Instructions for the task →
Please write out the data lines word for word, beginning at the line that contains "Entrant (178, 19)" and stopping after the line that contains "Output the [x, y]", with nothing else.

(Document and screenshot pointing entries)
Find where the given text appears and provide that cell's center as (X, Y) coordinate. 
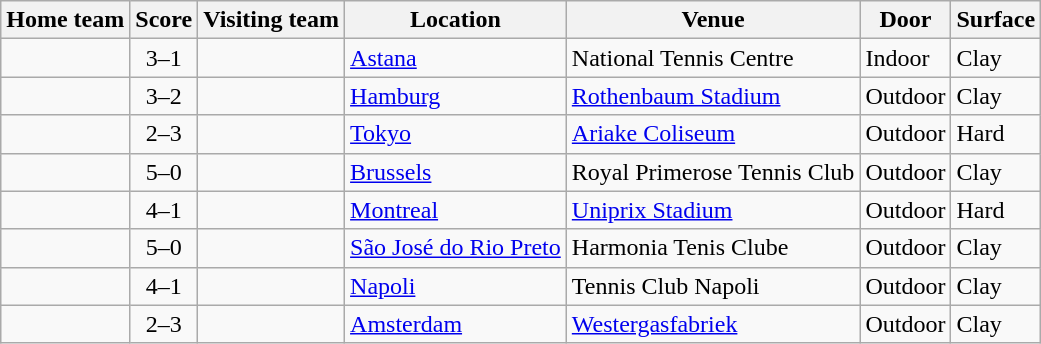
Door (906, 20)
Tokyo (456, 134)
Montreal (456, 210)
Brussels (456, 172)
Harmonia Tenis Clube (713, 248)
Amsterdam (456, 324)
Hamburg (456, 96)
National Tennis Centre (713, 58)
Venue (713, 20)
Astana (456, 58)
Home team (66, 20)
São José do Rio Preto (456, 248)
Napoli (456, 286)
Indoor (906, 58)
Location (456, 20)
Score (164, 20)
Ariake Coliseum (713, 134)
Rothenbaum Stadium (713, 96)
Visiting team (272, 20)
Tennis Club Napoli (713, 286)
3–2 (164, 96)
3–1 (164, 58)
Uniprix Stadium (713, 210)
Westergasfabriek (713, 324)
Royal Primerose Tennis Club (713, 172)
Surface (996, 20)
Detect which cell encompasses the target text, then output its [x, y] center coordinate. 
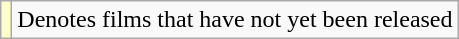
Denotes films that have not yet been released [235, 20]
Pinpoint the cell where the given text exists, returning its [X, Y] midpoint coordinate. 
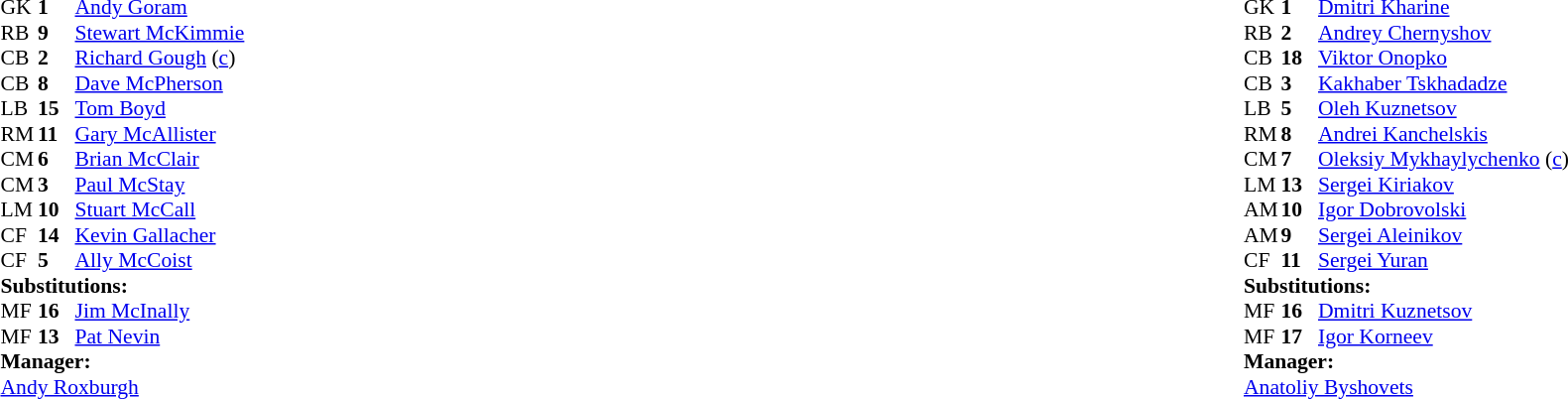
Ally McCoist [161, 261]
Jim McInally [161, 310]
Kevin Gallacher [161, 235]
7 [1300, 160]
Gary McAllister [161, 134]
Stuart McCall [161, 209]
Richard Gough (c) [161, 59]
6 [57, 160]
Manager: [122, 362]
Brian McClair [161, 160]
17 [1300, 336]
14 [57, 235]
Substitutions: [122, 286]
Tom Boyd [161, 108]
Pat Nevin [161, 336]
Stewart McKimmie [161, 33]
Paul McStay [161, 184]
18 [1300, 59]
15 [57, 108]
Dave McPherson [161, 83]
Detect which cell encompasses the target text, then output its (X, Y) center coordinate. 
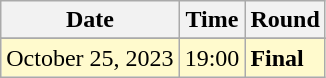
19:00 (212, 58)
Final (285, 58)
Date (90, 20)
Round (285, 20)
Time (212, 20)
October 25, 2023 (90, 58)
Extract the [x, y] coordinate from the center of the cell holding the provided text.  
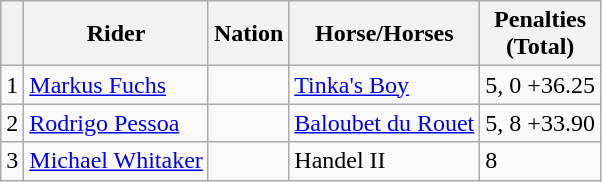
2 [12, 123]
Nation [248, 34]
5, 0 +36.25 [540, 85]
Handel II [384, 161]
5, 8 +33.90 [540, 123]
Baloubet du Rouet [384, 123]
1 [12, 85]
Markus Fuchs [116, 85]
Horse/Horses [384, 34]
Michael Whitaker [116, 161]
3 [12, 161]
Penalties(Total) [540, 34]
8 [540, 161]
Rider [116, 34]
Rodrigo Pessoa [116, 123]
Tinka's Boy [384, 85]
For the text-containing cell, return its midpoint in (x, y) coordinate format. 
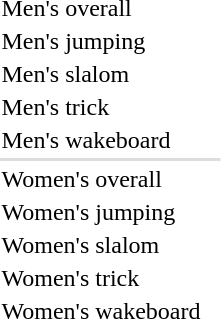
Men's wakeboard (101, 140)
Women's jumping (101, 212)
Men's jumping (101, 41)
Men's trick (101, 107)
Women's overall (101, 179)
Women's slalom (101, 245)
Men's slalom (101, 74)
Women's trick (101, 278)
Locate the cell with the specified text and output its [x, y] center coordinate. 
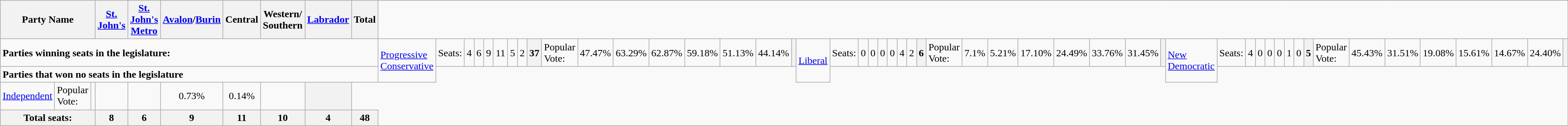
33.76% [1107, 53]
7.1% [975, 53]
14.67% [1509, 53]
St. John's Metro [144, 20]
New Democratic [1191, 60]
48 [365, 117]
31.51% [1403, 53]
Western/Southern [283, 20]
Avalon/Burin [192, 20]
37 [535, 53]
17.10% [1036, 53]
Parties that won no seats in the legislature [189, 74]
47.47% [596, 53]
Liberal [813, 60]
19.08% [1438, 53]
0.14% [242, 96]
24.49% [1072, 53]
Central [242, 20]
31.45% [1143, 53]
8 [111, 117]
5.21% [1003, 53]
Independent [28, 96]
St. John's [111, 20]
0.73% [192, 96]
1 [1289, 53]
Total seats: [48, 117]
Party Name [48, 20]
Total [365, 20]
10 [283, 117]
Progressive Conservative [407, 60]
63.29% [631, 53]
15.61% [1474, 53]
59.18% [702, 53]
62.87% [667, 53]
45.43% [1367, 53]
Parties winning seats in the legislature: [189, 53]
24.40% [1545, 53]
51.13% [738, 53]
Labrador [329, 20]
44.14% [774, 53]
From the cell containing the given text, extract its center point as (X, Y) coordinate. 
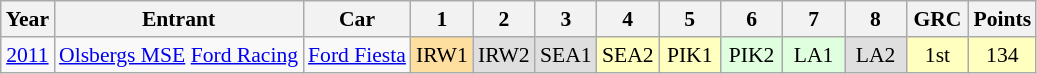
Entrant (178, 19)
134 (1002, 55)
8 (876, 19)
Ford Fiesta (357, 55)
IRW2 (504, 55)
LA1 (814, 55)
LA2 (876, 55)
Olsbergs MSE Ford Racing (178, 55)
7 (814, 19)
5 (690, 19)
1st (937, 55)
PIK2 (752, 55)
Points (1002, 19)
SEA1 (566, 55)
GRC (937, 19)
2 (504, 19)
Car (357, 19)
Year (28, 19)
SEA2 (628, 55)
PIK1 (690, 55)
3 (566, 19)
6 (752, 19)
2011 (28, 55)
1 (442, 19)
IRW1 (442, 55)
4 (628, 19)
Output the [x, y] coordinate of the center of the cell containing the given text.  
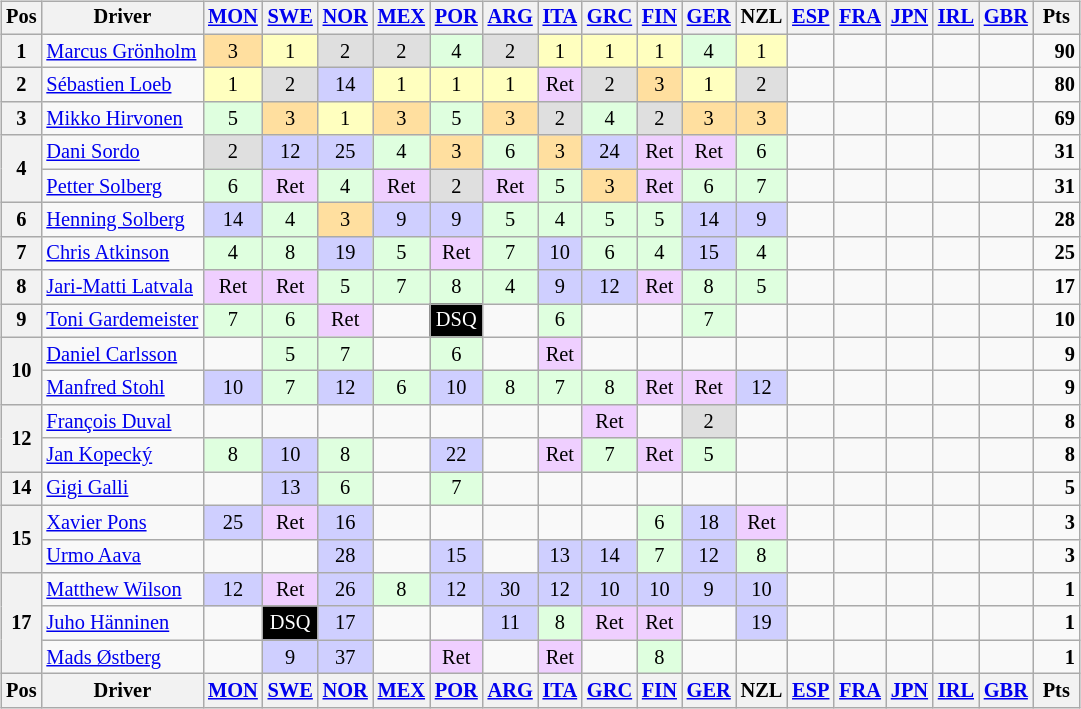
Mads Østberg [122, 657]
80 [1056, 85]
Jari-Matti Latvala [122, 287]
Henning Solberg [122, 220]
37 [346, 657]
30 [510, 590]
Petter Solberg [122, 186]
Chris Atkinson [122, 253]
16 [346, 522]
24 [610, 152]
Juho Hänninen [122, 623]
Urmo Aava [122, 556]
Jan Kopecký [122, 455]
Gigi Galli [122, 489]
11 [510, 623]
26 [346, 590]
Daniel Carlsson [122, 354]
Dani Sordo [122, 152]
Toni Gardemeister [122, 321]
22 [456, 455]
Marcus Grönholm [122, 51]
18 [709, 522]
François Duval [122, 422]
Sébastien Loeb [122, 85]
90 [1056, 51]
Xavier Pons [122, 522]
Matthew Wilson [122, 590]
Mikko Hirvonen [122, 119]
Manfred Stohl [122, 388]
69 [1056, 119]
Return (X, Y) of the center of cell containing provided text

Task output →
Entrant (178, 19)
134 (1002, 55)
8 (876, 19)
Ford Fiesta (357, 55)
IRW2 (504, 55)
LA1 (814, 55)
LA2 (876, 55)
Olsbergs MSE Ford Racing (178, 55)
7 (814, 19)
5 (690, 19)
1st (937, 55)
PIK2 (752, 55)
Points (1002, 19)
SEA1 (566, 55)
GRC (937, 19)
2 (504, 19)
Car (357, 19)
Year (28, 19)
SEA2 (628, 55)
PIK1 (690, 55)
3 (566, 19)
6 (752, 19)
2011 (28, 55)
1 (442, 19)
IRW1 (442, 55)
4 (628, 19)
Output the [x, y] coordinate of the center of the cell containing the given text.  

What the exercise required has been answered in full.